> [DATA UNDER STUDY]
---+---

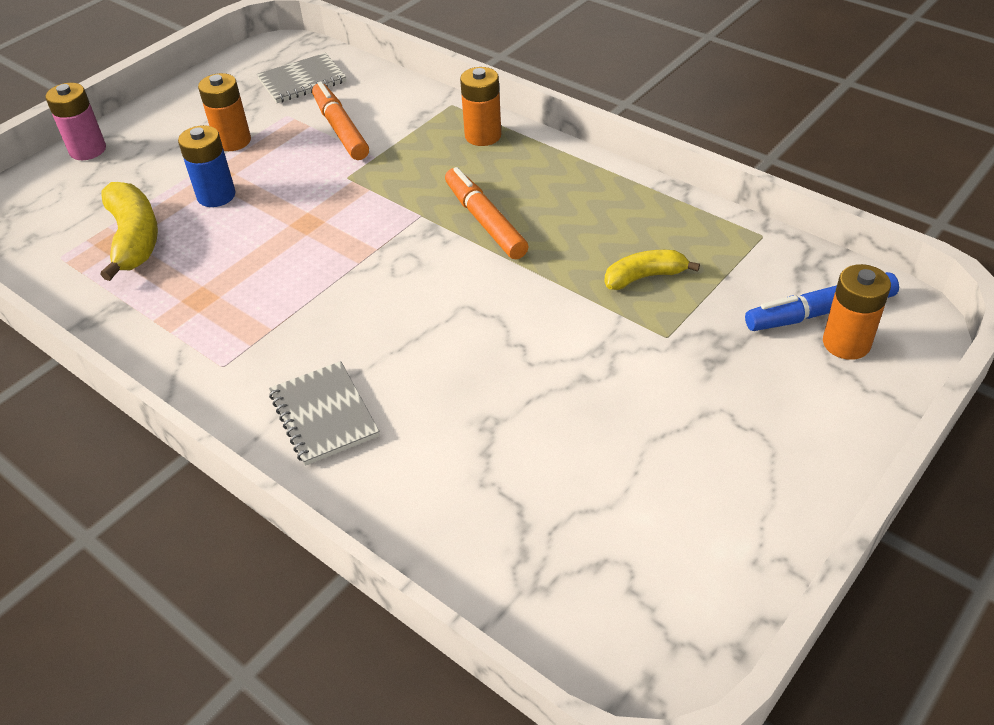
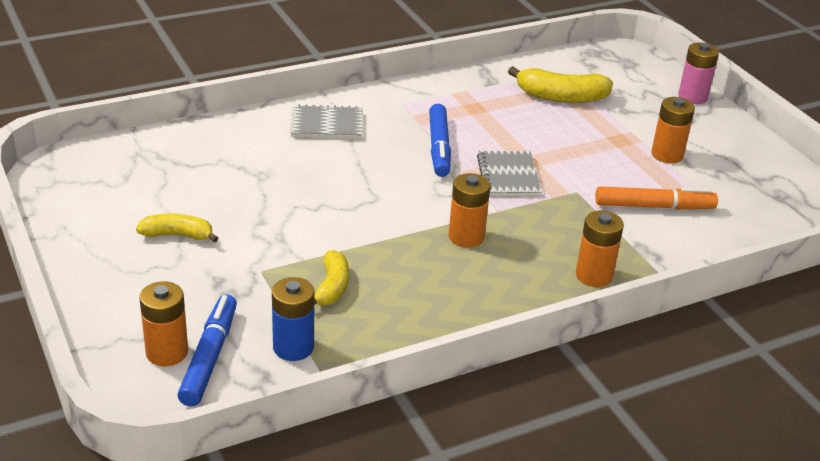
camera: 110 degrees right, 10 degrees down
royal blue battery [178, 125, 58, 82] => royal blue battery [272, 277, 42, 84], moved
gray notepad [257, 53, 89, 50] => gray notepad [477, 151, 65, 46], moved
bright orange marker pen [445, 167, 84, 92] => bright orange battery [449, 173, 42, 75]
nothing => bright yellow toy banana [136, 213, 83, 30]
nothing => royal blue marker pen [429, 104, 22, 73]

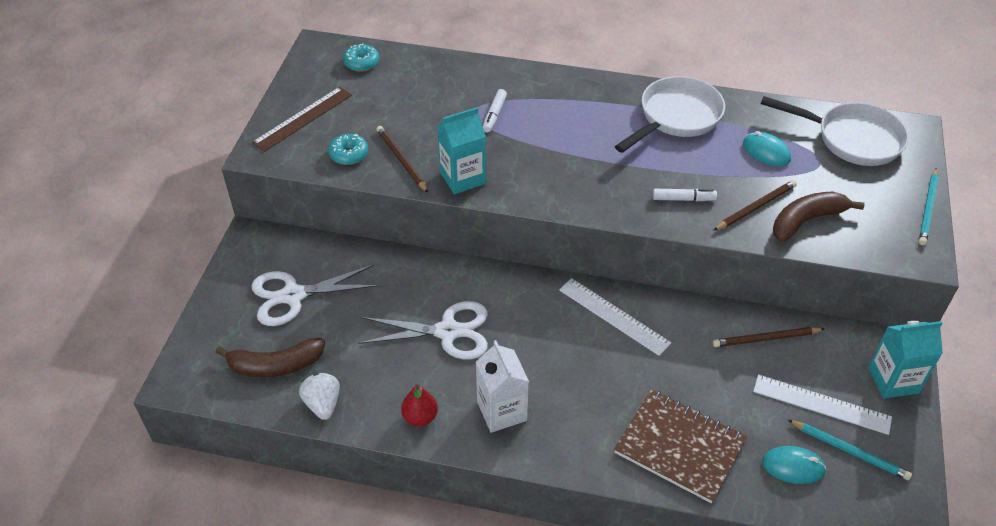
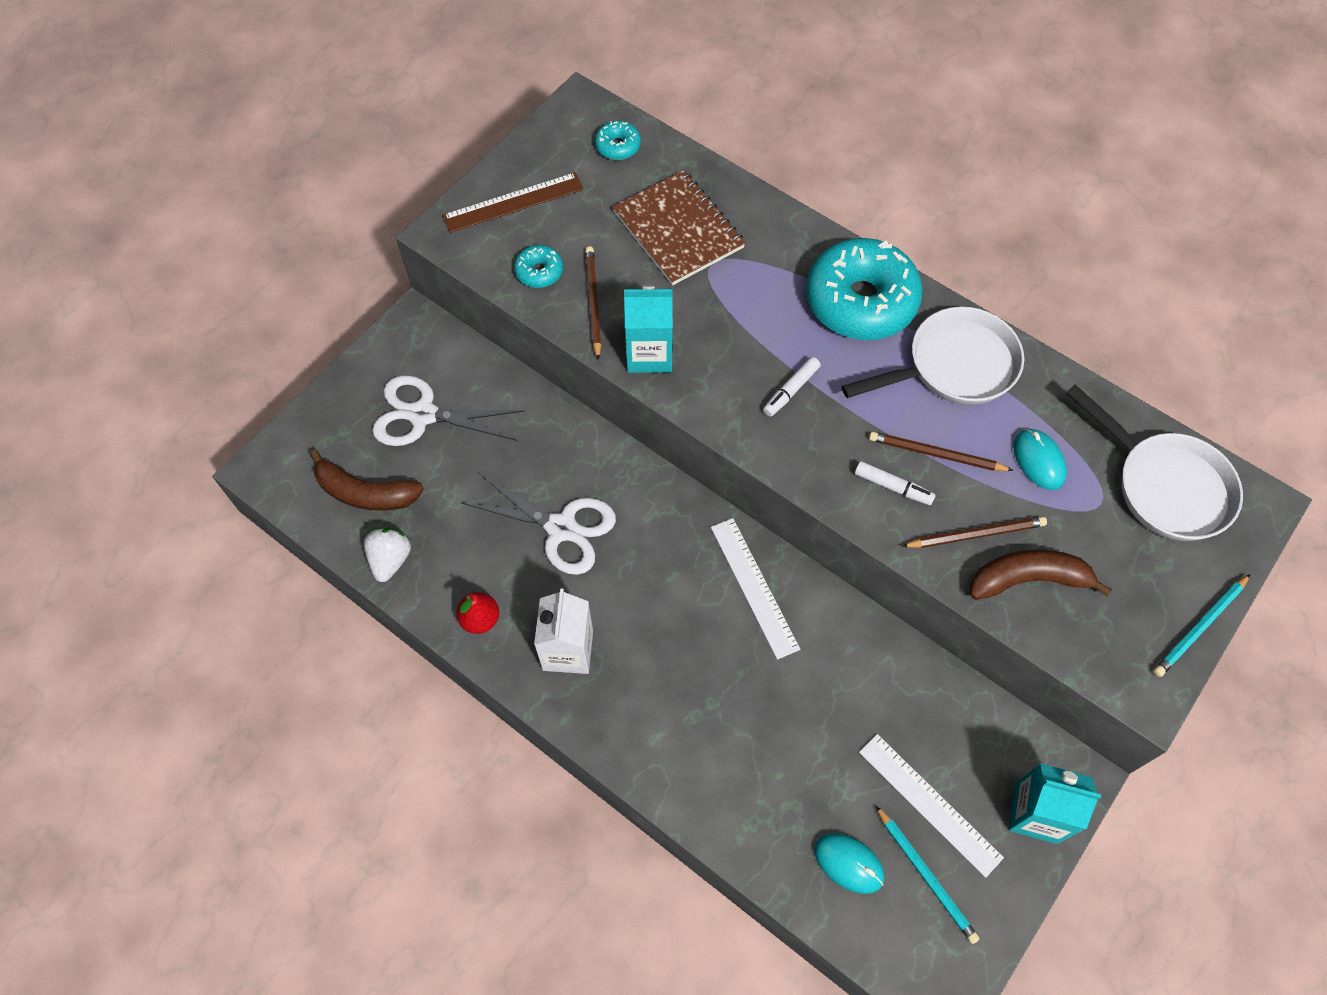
camera: 25 degrees right, 15 degrees up
pure white marker pen [483, 89, 24, 44] => pure white marker pen [763, 357, 58, 60], moved
dark brown notepad [614, 389, 133, 114] => dark brown notepad [612, 170, 133, 115], moved
dark brown wooden pencil [713, 327, 111, 20] => dark brown wooden pencil [869, 431, 145, 40], moved
nothing => teal doughnut [806, 238, 117, 102]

---+---

> [TASK REQUIREMENTS] Reproduce nothing but the lines running from the line with "royal blue battery [178, 125, 58, 82]" through the end of the records, keeping both end lines and dropping the pictures.

> [TASK RESULT]
royal blue battery [178, 125, 58, 82] => royal blue battery [272, 277, 42, 84], moved
gray notepad [257, 53, 89, 50] => gray notepad [477, 151, 65, 46], moved
bright orange marker pen [445, 167, 84, 92] => bright orange battery [449, 173, 42, 75]
nothing => bright yellow toy banana [136, 213, 83, 30]
nothing => royal blue marker pen [429, 104, 22, 73]

camera: 25 degrees right, 15 degrees up
pure white marker pen [483, 89, 24, 44] => pure white marker pen [763, 357, 58, 60], moved
dark brown notepad [614, 389, 133, 114] => dark brown notepad [612, 170, 133, 115], moved
dark brown wooden pencil [713, 327, 111, 20] => dark brown wooden pencil [869, 431, 145, 40], moved
nothing => teal doughnut [806, 238, 117, 102]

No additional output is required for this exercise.